(Written exercise) List each line of the material that contains the string "major", copying every such line in full.

▬▬▬▬▬▬

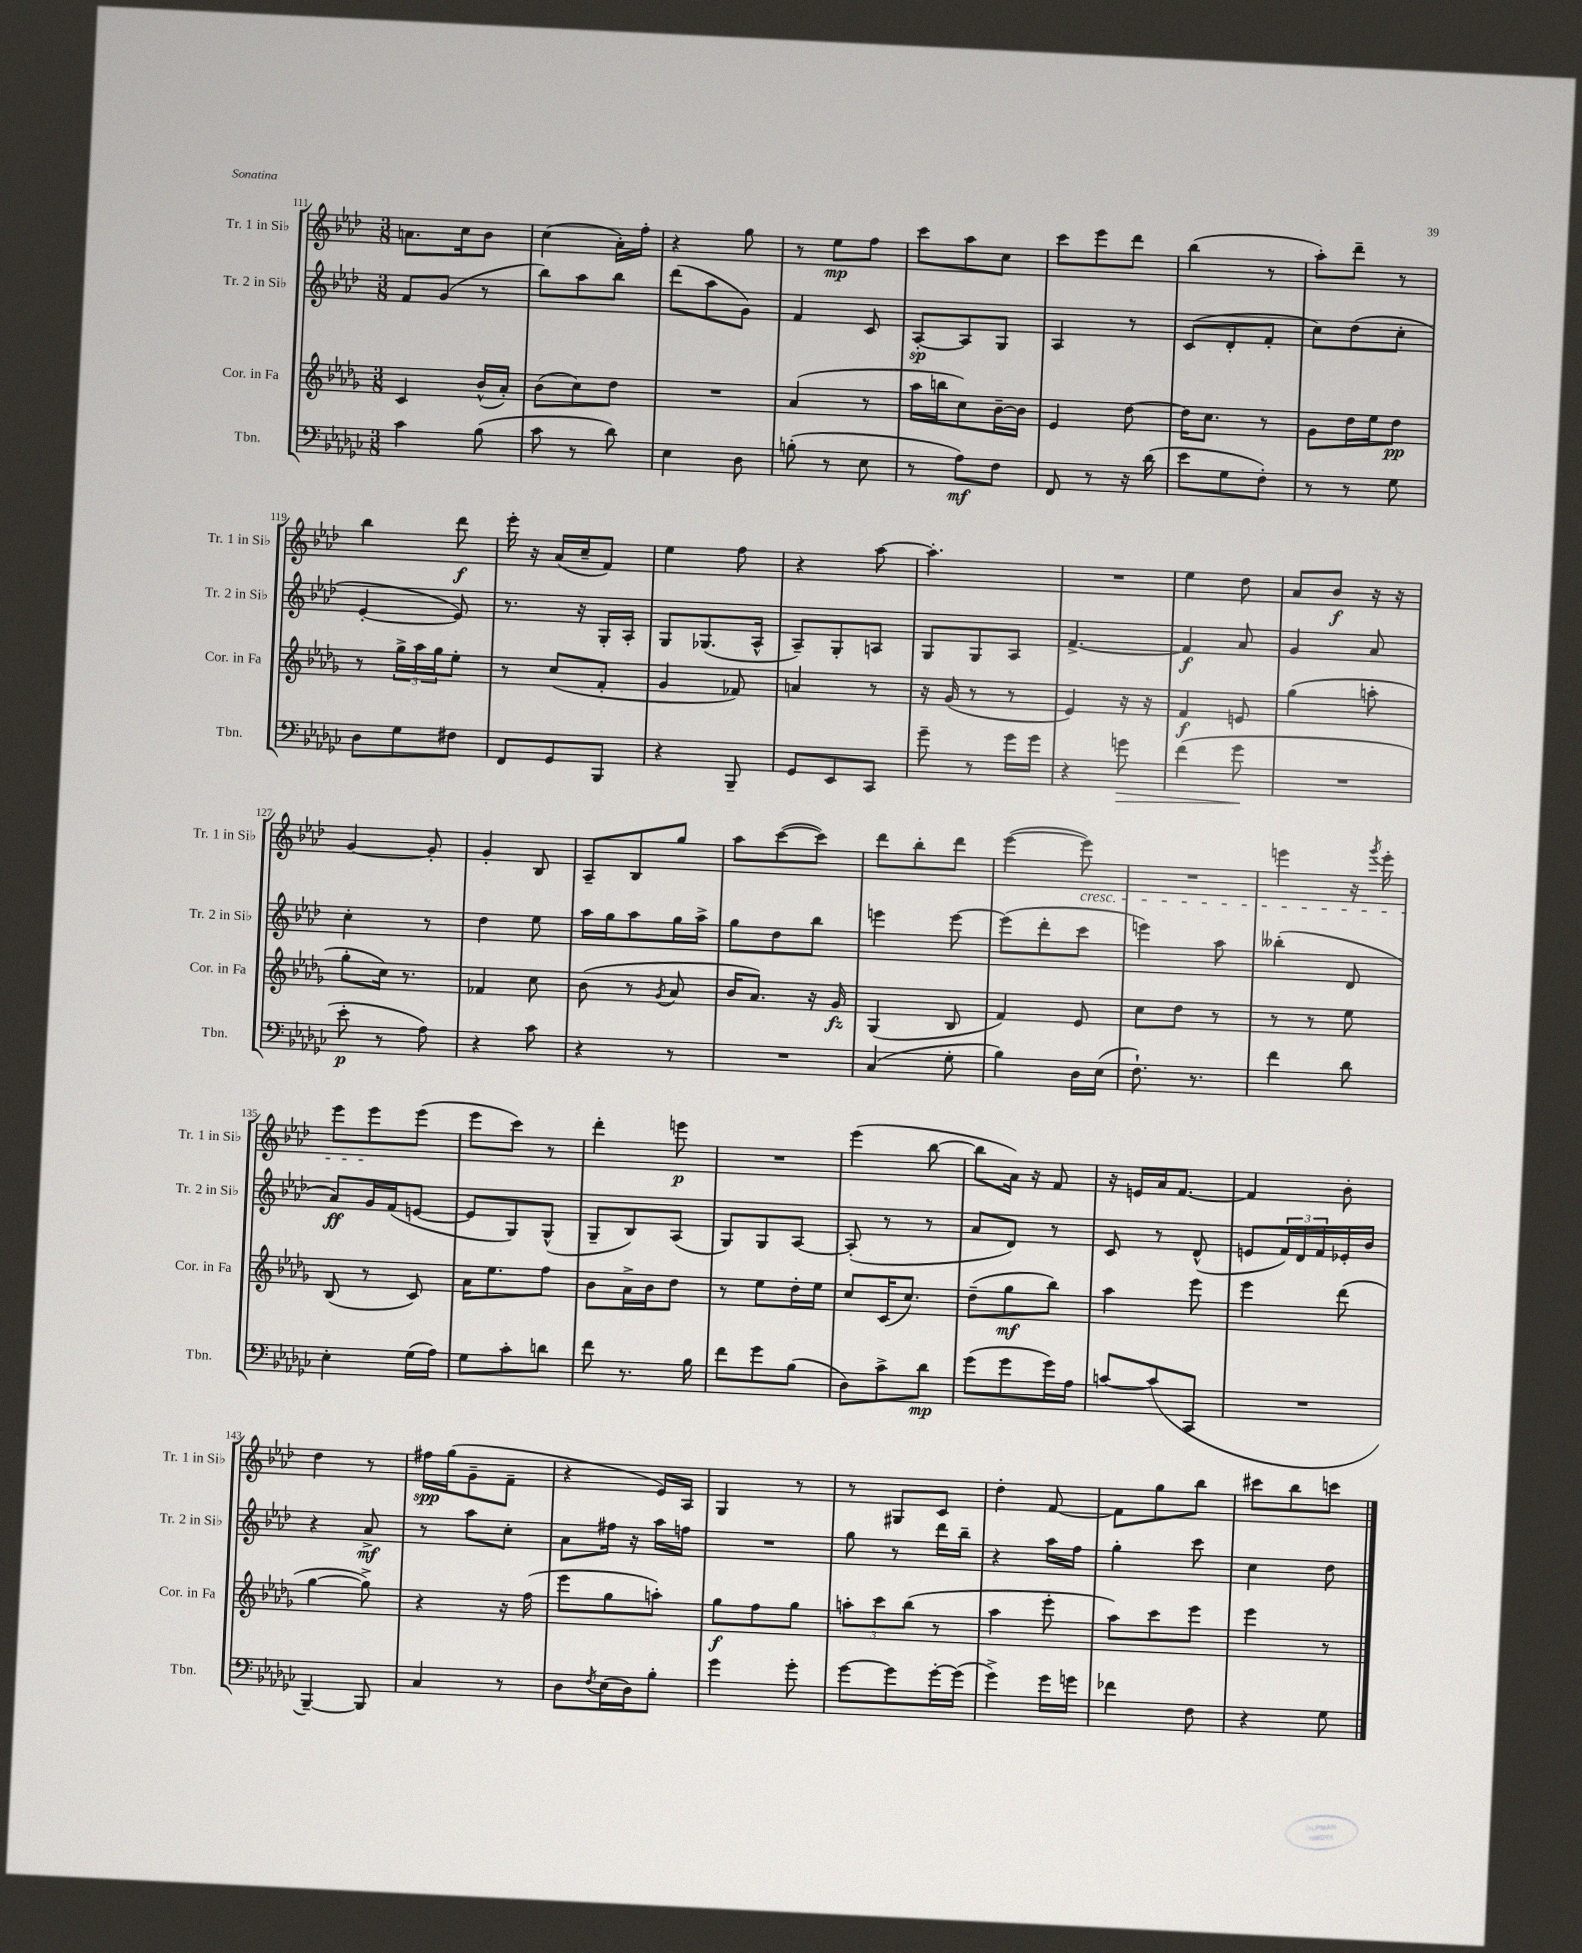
<<
\new StaffGroup <<
\new Staff = "s0" \with { instrumentName = "Tr. 1 in Sib" shortInstrumentName = "Tr. 1 in Sib" } {
    \clef treble \key aes \major \numericTimeSignature \time 3/8
    a'8. c''16 bes'8 |
    c''4( aes'16-.) f''16-. |
    r4 g''8 |
    r8 ees''8\mp f''8 |
    c'''8 aes''8 c''8 |
    c'''8 ees'''8 des'''8 |
    bes''4( r8 |
    aes''8-.) des'''8-- r8 |
    bes''4 des'''8\f |
    ees'''16-. r16 aes'16( c''16-- f'8) |
    ees''4 f''8 |
    r4 aes''8~ |
    aes''4.-. |
    R4. |
    ees''4 des''8 |
    aes'8 bes'8\f r16 r16 |
    g'4~ g'8-. |
    g'4-. bes8 |
    aes8-- bes8 g''8 |
    aes''8 c'''8~( c'''8) |
    des'''8 bes''8-. des'''8 |
    ees'''4~( ees'''8\cresc) |
    R4. |
    e'''4 r16 \acciaccatura { g'''8 } e'''16-. |
    ees'''8 ees'''8\! ees'''8( |
    ees'''8 c'''8) r8 |
    des'''4-. e'''8\p |
    R4. |
    ees'''4( bes''8~ |
    bes''8 aes'16) r16 f'8 |
    r16 e'16 aes'16 f'8.~ |
    f'4 bes'8-. |
    des''4 r8 |
    fis''16\spp g''16( g'8-- f'8-- |
    r4 ees'16) aes16 |
    g4 r8 |
    r8 gis8 c'8 |
    des''4-. f'8~ |
    f'8 g''8 bes''8 |
    cis'''8 bes''8 c'''8 \bar "|." |
}
\new Staff = "s1" \with { instrumentName = "Tr. 2 in Sib" shortInstrumentName = "Tr. 2 in Sib" } {
    \clef treble \key aes \major \numericTimeSignature \time 3/8
    f'8 g'8( r8 |
    bes''8) aes''8 bes''8 |
    des'''8( aes''8 g'8) |
    f'4 c'8 |
    aes8~-.\sp aes8 g8 |
    aes4 r8 |
    c'8( des'8-. f'8-. |
    c''8) des''8( c''8-. |
    ees'4~-. ees'8) |
    r8. r16 g16-. aes16-. |
    g8 ges8.( aes16-^ |
    aes8--) g8-. a8 |
    g8 g8 aes8 |
    f'4.~-> |
    f'4\f aes'8 |
    g'4 aes'8 |
    c''4-. r8 |
    des''4 ees''8 |
    aes''16 g''16 aes''8 g''16 aes''16-> |
    g''8 des''8 bes''8 |
    e'''4 e'''8~ |
    e'''8( des'''8-. c'''8 |
    e'''4) aes''8 |
    beses''4-.( des'8 |
    aes'8\ff) g'16 f'16( e'8~ |
    e'8 g8) g8-^( |
    g8-- bes8) aes8( |
    g8) g8 aes8~ |
    aes8-.( r8 r8 |
    aes'8 des'8) r8 |
    c'8 r8 des'8-^( |
    e'8 \tuplet 3/2 { f'16) des'16 f'16 } ees'16-. bes'16 |
    r4 aes'8->\mf |
    r8 aes''8 c''8-. |
    aes'8 fis''16 r16 aes''16 f''16 |
    R4. |
    g''8 r8 des'''16 bes''16-- |
    r4 aes''16 f''16 |
    g''4-. c'''8 |
    c''4 des''8 \bar "|." |
}
\new Staff = "s2" \with { instrumentName = "Cor. in Fa" shortInstrumentName = "Cor. in Fa" } {
    \clef treble \key des \major \numericTimeSignature \time 3/8
    c'4 bes'16-^( aes'16-.) |
    bes'8( c''8) des''8 |
    R4. |
    aes'4( r8 |
    aes''16 b''16 c''8) bes'16~-- bes'16 |
    ees'4 des''8~ |
    des''16 c''8. r8 |
    ges'8 des''16 ees''16 des''8\pp |
    r8 \tuplet 3/2 { ges''16-> aes''16 ges''16 } ees''8-. |
    r8 c''8( f'8-. |
    ges'4 fes'8) |
    a'4 r8 |
    r16 ges'16( r8 r8 |
    ees'4) r16 r16 |
    f'4\f e'8 |
    ges''4( a''8-. |
    ges''8-. c''16) r8. |
    fes'4 c''8 |
    bes'8( r8 \acciaccatura { ges'8 } aes'8 |
    bes'16 aes'8.) r16 ges'16\fz |
    ges4( bes8 |
    f'4) ees'8 |
    c''8 des''8 r8 |
    r8 r8 ees''8 |
    bes8( r8 c'8) |
    aes'16 ees''8. f''8 |
    bes'8 aes'16-> bes'16 des''8 |
    r8 ees''8 des''16-. ees''16 |
    c''8 c'16( c''8.) |
    des''8--( ges''8\mf bes''8) |
    aes''4 ees'''8 |
    ees'''4 des'''8( |
    ges''4~ ges''8->) |
    r4 r16 f''16( |
    ees'''8 ges''8 a''8-.) |
    ges''8\f f''8 ges''8 |
    \tuplet 3/2 { a''8-. c'''8 bes''8( } r8 |
    aes''4 ees'''8-. |
    aes''8) c'''8 ees'''8 |
    ees'''4 r8 \bar "|." |
}
\new Staff = "s3" \with { instrumentName = "Tbn." shortInstrumentName = "Tbn." } {
    \clef bass \key ges \major \numericTimeSignature \time 3/8
    ces'4 bes8( |
    ces'8 r8 des'8) |
    ees4 des8 |
    b8-.( r8 ees8 |
    r8 aes8\mf) f8 |
    f,8 r8 r16 des'16( |
    ees'8 ges8 f8-.) |
    r8 r8 ges8 |
    des8 ges8 fis8 |
    f,8 ges,8 bes,,8 |
    r4 bes,,8-- |
    ges,8 ees,8 ces,8 |
    ges'8-- r8 ges'16 ges'16 |
    r4 g'8\> |
    f'4( ges'8\! |
    R4. |
    ees'8-.\p r8 aes8) |
    r4 ces'8 |
    r4 r8 |
    R4. |
    ces4( ges8-. |
    bes4) des16 ees16( |
    f8.-!) r8. |
    f'4 des'8 |
    ees4-. ges16( aes16) |
    ges8 ces'8-. d'8 |
    f'8 r8. bes16 |
    f'8 ges'8 bes8( |
    des8) ces'8-> des'8\mp |
    ges'8( ges'8 ges'16) aes16 |
    c'8~ c'8( ces,8 |
    R4. |
    bes,,4~--) bes,,8 |
    ces4 r8 |
    des8 \acciaccatura { f8 } ees16( des16) bes8-. |
    ges'4 ges'8-. |
    ges'8~ ges'8 ges'16~-. ges'16( |
    ges'4->) ges'16 g'16 |
    fes'4 f8 |
    r4 ges8 \bar "|." |
}
>>
>>
\layout { \context { \Score currentBarNumber = #111 } }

▬▬▬▬▬▬

(Final result)
    \clef treble \key aes \major \numericTimeSignature \time 3/8
    \clef treble \key aes \major \numericTimeSignature \time 3/8
    \clef treble \key des \major \numericTimeSignature \time 3/8
    \clef bass \key ges \major \numericTimeSignature \time 3/8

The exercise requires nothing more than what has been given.